- [The task]
Retype all of the listing exactly, passing over any picture you find.

- [Given information]
=======

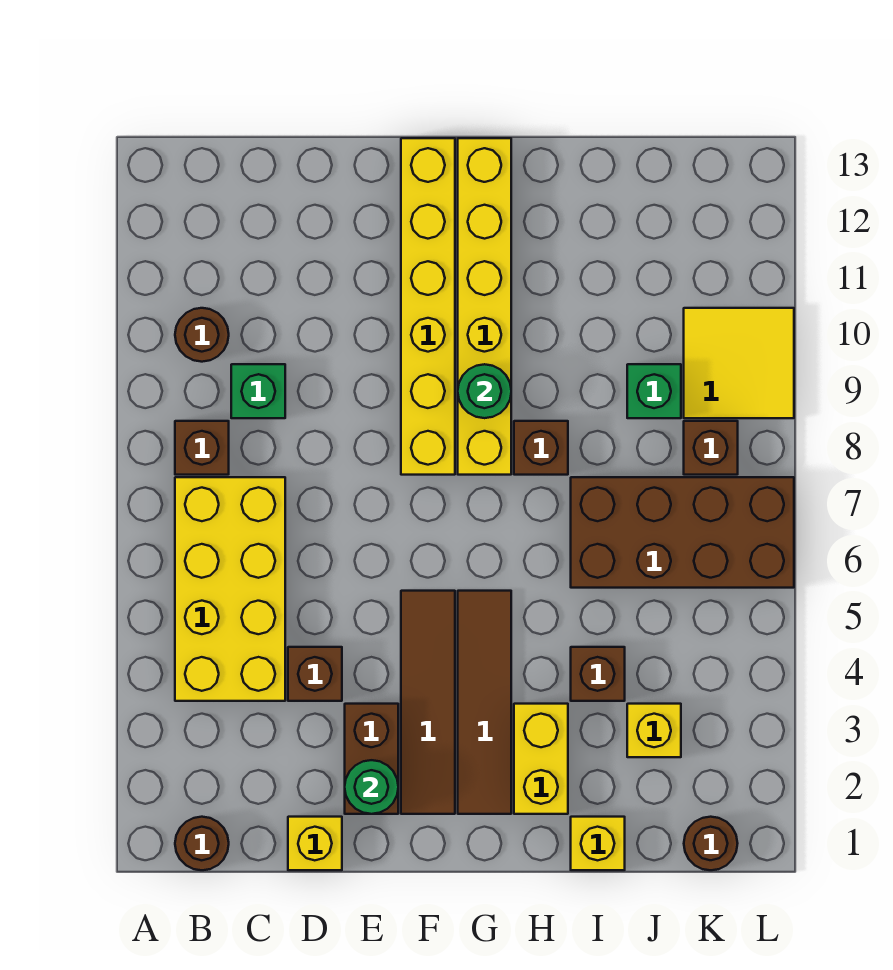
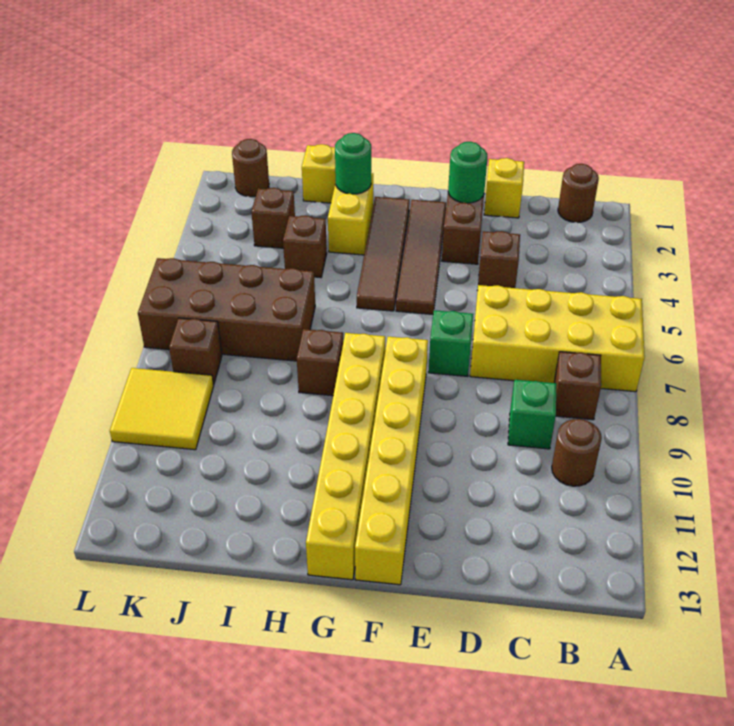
yellow brick B4:C7 level 1 -> yellow brick A6:D7 level 1
green round brick G9 level 2 -> green round brick H2 level 2
yellow brick J3 level 1 -> brown brick J3 level 1
green brick J9 level 1 -> green brick E7 level 1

=======

- [Answer to the problem]
yellow brick B4:C7 level 1 -> yellow brick A6:D7 level 1
green round brick G9 level 2 -> green round brick H2 level 2
yellow brick J3 level 1 -> brown brick J3 level 1
green brick J9 level 1 -> green brick E7 level 1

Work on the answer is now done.